**PROBLEM TO WORK ON**
Exactly and only the lines from the one containing "Outline anything matching" through the one containing "Segment <item>adipose tissue</item>." are to be repeated, both ends included.

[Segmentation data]
** Start **

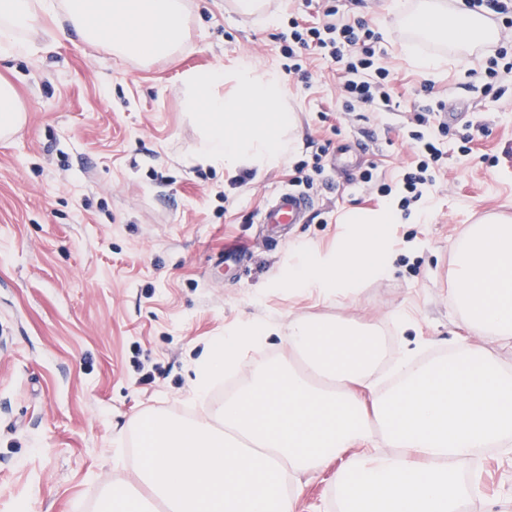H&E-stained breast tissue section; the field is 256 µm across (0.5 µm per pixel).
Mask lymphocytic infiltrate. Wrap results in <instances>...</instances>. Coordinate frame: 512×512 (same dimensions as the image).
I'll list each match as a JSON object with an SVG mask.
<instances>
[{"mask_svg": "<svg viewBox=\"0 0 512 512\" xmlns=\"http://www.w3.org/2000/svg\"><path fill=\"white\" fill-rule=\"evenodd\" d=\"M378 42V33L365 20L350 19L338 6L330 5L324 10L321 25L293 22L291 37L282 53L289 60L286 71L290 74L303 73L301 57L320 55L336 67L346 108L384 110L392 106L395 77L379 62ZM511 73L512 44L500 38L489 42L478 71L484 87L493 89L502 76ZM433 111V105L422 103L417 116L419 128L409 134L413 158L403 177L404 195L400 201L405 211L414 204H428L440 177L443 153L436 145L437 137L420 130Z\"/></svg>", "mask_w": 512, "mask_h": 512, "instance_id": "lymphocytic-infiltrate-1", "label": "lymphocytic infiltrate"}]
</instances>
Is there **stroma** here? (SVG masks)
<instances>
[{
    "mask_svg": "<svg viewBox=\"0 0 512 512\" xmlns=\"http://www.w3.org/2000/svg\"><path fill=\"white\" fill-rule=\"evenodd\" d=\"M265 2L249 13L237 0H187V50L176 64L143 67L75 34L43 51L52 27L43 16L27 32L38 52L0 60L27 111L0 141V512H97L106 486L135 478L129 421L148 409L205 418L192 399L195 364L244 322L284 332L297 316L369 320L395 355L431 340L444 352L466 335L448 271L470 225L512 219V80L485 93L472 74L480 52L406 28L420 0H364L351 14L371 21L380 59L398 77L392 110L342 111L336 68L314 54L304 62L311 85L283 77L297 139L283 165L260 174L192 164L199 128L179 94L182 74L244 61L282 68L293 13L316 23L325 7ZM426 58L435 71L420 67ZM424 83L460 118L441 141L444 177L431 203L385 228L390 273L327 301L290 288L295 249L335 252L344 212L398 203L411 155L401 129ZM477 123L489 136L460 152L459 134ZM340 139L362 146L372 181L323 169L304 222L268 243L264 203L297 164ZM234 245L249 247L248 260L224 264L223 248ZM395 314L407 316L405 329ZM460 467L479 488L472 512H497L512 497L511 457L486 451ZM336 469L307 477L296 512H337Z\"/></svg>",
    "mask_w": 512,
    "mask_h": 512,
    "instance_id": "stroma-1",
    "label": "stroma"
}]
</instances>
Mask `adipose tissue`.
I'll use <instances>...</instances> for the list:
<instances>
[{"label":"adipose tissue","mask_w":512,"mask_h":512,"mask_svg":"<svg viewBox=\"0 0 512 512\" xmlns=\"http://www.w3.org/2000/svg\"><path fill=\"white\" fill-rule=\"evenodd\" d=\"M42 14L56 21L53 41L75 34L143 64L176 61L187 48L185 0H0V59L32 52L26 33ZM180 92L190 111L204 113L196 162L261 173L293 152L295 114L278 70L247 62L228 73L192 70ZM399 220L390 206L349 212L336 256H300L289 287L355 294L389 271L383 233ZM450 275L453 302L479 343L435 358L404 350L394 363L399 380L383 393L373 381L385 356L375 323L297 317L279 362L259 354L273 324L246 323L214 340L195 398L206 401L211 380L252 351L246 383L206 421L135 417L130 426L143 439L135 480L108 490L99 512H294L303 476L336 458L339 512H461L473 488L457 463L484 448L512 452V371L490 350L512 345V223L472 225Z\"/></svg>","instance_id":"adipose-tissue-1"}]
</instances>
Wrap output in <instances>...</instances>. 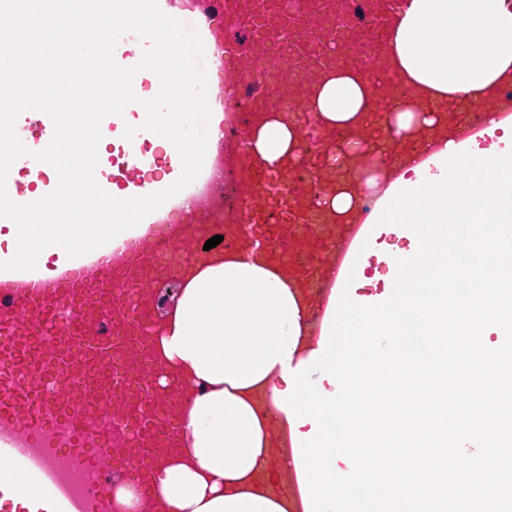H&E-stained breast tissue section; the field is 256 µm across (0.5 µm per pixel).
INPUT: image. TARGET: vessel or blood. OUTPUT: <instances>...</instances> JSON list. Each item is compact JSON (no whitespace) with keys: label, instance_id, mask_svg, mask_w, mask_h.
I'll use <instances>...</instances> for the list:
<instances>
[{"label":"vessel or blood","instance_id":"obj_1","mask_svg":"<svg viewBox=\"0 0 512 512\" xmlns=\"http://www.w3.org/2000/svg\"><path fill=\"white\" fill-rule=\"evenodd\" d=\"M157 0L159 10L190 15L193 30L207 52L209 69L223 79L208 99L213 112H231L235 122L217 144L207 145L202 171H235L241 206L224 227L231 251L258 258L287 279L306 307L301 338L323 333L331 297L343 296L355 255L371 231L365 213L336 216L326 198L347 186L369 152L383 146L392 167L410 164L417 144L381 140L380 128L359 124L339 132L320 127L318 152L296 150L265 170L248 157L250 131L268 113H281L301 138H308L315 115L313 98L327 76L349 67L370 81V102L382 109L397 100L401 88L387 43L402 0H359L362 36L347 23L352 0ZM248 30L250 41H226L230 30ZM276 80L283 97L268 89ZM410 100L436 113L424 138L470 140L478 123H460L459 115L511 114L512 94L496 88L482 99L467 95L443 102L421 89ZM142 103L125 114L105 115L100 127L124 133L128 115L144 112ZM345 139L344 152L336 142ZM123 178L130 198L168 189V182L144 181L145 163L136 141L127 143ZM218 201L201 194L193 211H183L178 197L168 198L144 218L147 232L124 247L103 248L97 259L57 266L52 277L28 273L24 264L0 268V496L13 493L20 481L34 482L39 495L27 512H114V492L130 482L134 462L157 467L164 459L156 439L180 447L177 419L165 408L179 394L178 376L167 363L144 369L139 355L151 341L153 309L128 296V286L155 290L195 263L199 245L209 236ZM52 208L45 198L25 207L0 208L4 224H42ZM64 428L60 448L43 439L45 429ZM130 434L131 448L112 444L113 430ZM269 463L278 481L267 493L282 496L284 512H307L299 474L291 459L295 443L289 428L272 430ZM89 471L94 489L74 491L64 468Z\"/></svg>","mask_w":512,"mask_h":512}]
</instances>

** End **
** Start **

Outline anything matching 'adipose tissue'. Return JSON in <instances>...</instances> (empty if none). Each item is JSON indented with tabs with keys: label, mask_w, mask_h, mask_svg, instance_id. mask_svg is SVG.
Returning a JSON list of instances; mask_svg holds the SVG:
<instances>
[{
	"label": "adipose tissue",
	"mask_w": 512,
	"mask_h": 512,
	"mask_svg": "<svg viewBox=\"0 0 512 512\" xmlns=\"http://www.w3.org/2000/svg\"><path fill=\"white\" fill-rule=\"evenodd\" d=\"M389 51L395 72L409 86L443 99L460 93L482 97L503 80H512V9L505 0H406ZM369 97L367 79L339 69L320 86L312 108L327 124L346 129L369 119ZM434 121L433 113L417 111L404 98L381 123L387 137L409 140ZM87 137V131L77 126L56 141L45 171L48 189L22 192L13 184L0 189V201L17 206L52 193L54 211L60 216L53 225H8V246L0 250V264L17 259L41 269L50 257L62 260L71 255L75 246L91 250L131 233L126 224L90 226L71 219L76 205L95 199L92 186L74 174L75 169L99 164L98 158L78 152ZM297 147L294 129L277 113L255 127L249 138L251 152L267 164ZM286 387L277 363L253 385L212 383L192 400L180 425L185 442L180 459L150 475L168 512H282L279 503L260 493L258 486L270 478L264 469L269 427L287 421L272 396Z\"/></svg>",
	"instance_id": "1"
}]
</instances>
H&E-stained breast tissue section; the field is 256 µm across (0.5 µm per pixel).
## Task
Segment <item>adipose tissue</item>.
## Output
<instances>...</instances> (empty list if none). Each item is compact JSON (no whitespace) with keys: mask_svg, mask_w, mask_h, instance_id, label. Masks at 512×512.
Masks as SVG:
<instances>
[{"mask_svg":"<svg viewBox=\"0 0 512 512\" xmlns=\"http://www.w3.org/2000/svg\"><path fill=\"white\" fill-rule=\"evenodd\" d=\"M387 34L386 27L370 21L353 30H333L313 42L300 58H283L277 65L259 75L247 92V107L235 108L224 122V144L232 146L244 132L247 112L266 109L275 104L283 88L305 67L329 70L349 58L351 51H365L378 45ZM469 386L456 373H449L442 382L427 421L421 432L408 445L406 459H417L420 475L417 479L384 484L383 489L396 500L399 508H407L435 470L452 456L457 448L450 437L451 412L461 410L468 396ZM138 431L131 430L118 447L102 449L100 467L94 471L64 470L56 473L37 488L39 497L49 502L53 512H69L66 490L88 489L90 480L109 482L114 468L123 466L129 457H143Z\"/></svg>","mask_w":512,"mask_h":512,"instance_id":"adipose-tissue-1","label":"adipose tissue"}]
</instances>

** End **

**OUTPUT**
Outline anything matching 'adipose tissue'. Return JSON in <instances>...</instances> (empty if none). Each item is JSON indented with tabs with keys: label, mask_w, mask_h, mask_svg, instance_id. mask_svg is SVG.
Returning a JSON list of instances; mask_svg holds the SVG:
<instances>
[{
	"label": "adipose tissue",
	"mask_w": 512,
	"mask_h": 512,
	"mask_svg": "<svg viewBox=\"0 0 512 512\" xmlns=\"http://www.w3.org/2000/svg\"><path fill=\"white\" fill-rule=\"evenodd\" d=\"M389 51L395 72L409 86L443 99L460 93L482 97L503 80H512V9L505 0H406ZM369 97L367 79L339 69L320 86L312 108L327 124L346 129L369 119ZM434 121L433 113L417 111L404 98L381 123L387 137L409 140ZM87 137V131L77 126L56 141L45 171L48 189L22 192L13 184L0 189V201L17 206L52 193L54 211L60 216L53 225H8V246L0 250V264L17 259L41 269L50 257L62 260L71 255L75 246L91 250L131 233L126 224L90 226L71 219L76 205L95 199L92 186L74 174L75 169L99 164L98 158L78 152ZM297 147L294 129L277 113L255 127L249 138L251 152L267 164ZM286 387L277 363L253 385L212 383L192 400L180 425L185 442L180 459L150 475L168 512H282L279 503L260 493L258 486L270 478L264 469L269 427L287 421L272 396Z\"/></svg>",
	"instance_id": "1"
}]
</instances>
H&E-stained breast tissue section; the field is 256 µm across (0.5 µm per pixel).
## Task
Segment <item>adipose tissue</item>.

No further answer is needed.